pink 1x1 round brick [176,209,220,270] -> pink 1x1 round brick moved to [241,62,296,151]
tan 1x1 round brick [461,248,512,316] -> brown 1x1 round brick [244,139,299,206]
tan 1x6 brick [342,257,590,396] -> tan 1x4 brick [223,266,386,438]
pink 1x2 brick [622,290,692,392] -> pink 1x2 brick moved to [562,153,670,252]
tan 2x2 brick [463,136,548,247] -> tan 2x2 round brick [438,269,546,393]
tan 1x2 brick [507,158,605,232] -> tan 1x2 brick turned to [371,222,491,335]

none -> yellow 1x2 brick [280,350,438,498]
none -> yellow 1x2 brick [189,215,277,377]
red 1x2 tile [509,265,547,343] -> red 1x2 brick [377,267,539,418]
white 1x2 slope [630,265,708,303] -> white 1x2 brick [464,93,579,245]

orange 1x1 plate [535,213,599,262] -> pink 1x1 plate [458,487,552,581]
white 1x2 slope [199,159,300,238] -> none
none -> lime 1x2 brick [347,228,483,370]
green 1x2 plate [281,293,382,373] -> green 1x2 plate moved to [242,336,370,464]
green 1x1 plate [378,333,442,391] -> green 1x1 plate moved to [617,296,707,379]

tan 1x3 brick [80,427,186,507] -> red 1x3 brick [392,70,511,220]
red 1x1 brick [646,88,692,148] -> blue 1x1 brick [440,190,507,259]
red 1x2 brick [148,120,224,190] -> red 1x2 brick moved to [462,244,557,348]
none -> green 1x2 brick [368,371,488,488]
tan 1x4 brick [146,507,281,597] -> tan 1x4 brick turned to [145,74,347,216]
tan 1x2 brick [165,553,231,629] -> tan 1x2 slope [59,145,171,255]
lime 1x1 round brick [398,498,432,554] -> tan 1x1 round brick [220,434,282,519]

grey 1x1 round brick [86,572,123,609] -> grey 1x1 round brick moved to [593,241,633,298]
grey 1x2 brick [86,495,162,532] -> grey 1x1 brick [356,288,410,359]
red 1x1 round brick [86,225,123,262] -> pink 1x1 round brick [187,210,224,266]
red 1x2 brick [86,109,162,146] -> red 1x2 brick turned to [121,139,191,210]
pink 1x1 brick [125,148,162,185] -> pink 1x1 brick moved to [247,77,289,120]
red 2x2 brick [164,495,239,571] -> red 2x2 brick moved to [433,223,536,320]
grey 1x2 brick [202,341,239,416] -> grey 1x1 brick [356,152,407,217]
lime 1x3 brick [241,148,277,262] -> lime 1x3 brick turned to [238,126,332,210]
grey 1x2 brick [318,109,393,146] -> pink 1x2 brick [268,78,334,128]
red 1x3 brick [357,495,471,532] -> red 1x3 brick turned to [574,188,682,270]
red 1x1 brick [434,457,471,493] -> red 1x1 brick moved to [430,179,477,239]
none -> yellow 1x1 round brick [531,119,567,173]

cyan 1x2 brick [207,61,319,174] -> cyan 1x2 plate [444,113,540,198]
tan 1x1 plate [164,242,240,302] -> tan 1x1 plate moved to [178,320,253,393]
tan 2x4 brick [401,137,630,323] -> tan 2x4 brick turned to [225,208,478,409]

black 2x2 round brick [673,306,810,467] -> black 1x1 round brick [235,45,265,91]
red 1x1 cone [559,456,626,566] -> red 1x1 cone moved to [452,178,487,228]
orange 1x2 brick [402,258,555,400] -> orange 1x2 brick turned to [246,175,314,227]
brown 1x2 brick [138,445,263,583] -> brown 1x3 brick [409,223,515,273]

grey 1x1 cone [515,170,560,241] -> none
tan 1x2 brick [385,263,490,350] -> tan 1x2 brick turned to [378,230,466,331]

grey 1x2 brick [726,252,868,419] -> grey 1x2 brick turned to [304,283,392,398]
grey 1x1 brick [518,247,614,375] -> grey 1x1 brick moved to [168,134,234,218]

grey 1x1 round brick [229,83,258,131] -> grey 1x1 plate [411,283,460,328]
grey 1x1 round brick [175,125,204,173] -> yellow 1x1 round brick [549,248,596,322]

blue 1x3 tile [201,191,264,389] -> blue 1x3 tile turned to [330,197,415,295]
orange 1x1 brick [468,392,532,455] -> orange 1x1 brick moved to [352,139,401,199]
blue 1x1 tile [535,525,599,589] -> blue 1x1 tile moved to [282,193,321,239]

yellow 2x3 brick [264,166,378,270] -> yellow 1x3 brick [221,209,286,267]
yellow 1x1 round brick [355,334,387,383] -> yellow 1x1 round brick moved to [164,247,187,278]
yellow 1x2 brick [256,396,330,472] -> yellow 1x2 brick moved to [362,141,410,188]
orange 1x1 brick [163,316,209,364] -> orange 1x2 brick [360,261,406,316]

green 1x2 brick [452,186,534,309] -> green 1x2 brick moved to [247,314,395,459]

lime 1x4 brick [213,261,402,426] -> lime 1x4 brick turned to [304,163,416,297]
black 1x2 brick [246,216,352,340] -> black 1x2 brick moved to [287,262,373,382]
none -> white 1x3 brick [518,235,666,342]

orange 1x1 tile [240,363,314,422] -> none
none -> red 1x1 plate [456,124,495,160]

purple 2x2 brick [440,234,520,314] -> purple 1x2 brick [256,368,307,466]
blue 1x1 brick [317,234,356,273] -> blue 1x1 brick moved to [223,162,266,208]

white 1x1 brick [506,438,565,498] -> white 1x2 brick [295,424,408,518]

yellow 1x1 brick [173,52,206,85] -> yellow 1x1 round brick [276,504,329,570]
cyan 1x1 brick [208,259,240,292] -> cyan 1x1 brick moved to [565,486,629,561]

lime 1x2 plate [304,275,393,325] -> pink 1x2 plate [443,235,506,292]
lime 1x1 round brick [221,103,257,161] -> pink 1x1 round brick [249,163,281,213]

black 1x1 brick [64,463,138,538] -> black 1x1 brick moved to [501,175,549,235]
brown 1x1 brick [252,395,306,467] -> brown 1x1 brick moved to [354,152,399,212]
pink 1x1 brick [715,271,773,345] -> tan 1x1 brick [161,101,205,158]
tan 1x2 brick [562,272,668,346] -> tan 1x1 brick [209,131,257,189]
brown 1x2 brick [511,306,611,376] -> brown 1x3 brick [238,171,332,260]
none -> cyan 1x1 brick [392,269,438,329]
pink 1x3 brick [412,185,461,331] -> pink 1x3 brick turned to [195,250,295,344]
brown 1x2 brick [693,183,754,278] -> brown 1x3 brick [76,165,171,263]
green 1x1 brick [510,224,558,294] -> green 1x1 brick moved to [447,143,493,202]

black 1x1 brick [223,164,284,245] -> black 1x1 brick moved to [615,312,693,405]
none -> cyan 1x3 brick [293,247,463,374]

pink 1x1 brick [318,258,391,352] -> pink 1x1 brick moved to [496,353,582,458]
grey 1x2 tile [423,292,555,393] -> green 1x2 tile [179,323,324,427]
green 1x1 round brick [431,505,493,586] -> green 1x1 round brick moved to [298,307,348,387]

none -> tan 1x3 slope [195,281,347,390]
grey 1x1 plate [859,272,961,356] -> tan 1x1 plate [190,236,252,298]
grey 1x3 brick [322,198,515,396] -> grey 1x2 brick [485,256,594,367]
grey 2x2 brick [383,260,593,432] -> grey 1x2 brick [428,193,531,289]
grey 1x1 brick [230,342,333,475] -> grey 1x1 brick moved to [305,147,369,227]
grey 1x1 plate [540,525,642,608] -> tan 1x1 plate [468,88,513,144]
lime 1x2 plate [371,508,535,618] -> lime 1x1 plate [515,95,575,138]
***
Exercise — A complete answer gives every line of the data that includes "yellow".

Result of this task —
none -> yellow 1x2 brick [280,350,438,498]
none -> yellow 1x2 brick [189,215,277,377]
none -> yellow 1x1 round brick [531,119,567,173]
grey 1x1 round brick [175,125,204,173] -> yellow 1x1 round brick [549,248,596,322]
yellow 2x3 brick [264,166,378,270] -> yellow 1x3 brick [221,209,286,267]
yellow 1x1 round brick [355,334,387,383] -> yellow 1x1 round brick moved to [164,247,187,278]
yellow 1x2 brick [256,396,330,472] -> yellow 1x2 brick moved to [362,141,410,188]
yellow 1x1 brick [173,52,206,85] -> yellow 1x1 round brick [276,504,329,570]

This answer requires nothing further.